Exercise: Copy every record below exactly, leaving out any pictures.

*** Opening of Raw data ***

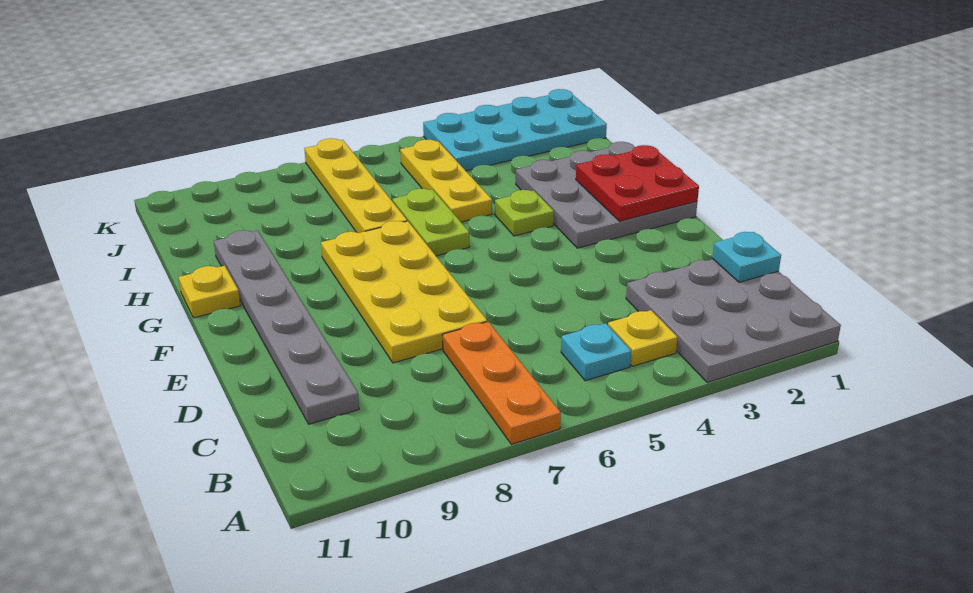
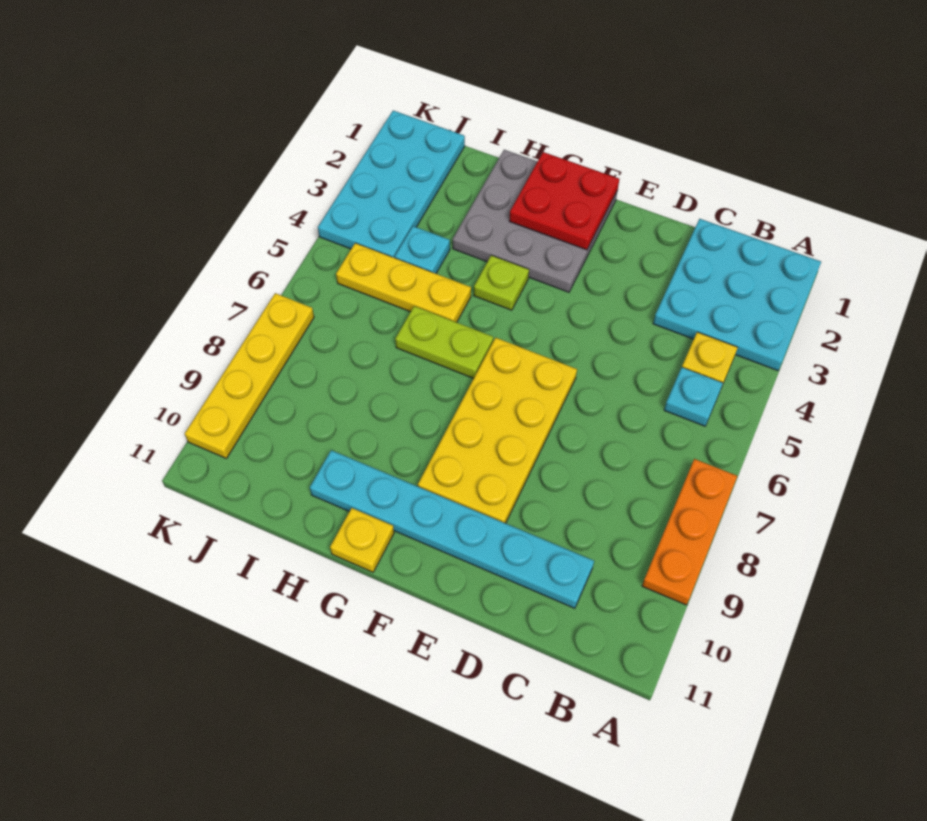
grey plate A1:C3 level 1 -> cyan plate A1:C3 level 1
orange plate A7:C7 level 1 -> orange plate A7:A9 level 1
cyan plate C1 level 2 -> cyan plate I4 level 1
grey plate C10:H10 level 1 -> cyan plate C10:H10 level 1
yellow plate D7:G8 level 1 -> yellow plate E6:F9 level 1
yellow plate H7:K7 level 1 -> yellow plate K7:K10 level 1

*** Close of Raw data ***

Answer to the exercise:
grey plate A1:C3 level 1 -> cyan plate A1:C3 level 1
orange plate A7:C7 level 1 -> orange plate A7:A9 level 1
cyan plate C1 level 2 -> cyan plate I4 level 1
grey plate C10:H10 level 1 -> cyan plate C10:H10 level 1
yellow plate D7:G8 level 1 -> yellow plate E6:F9 level 1
yellow plate H7:K7 level 1 -> yellow plate K7:K10 level 1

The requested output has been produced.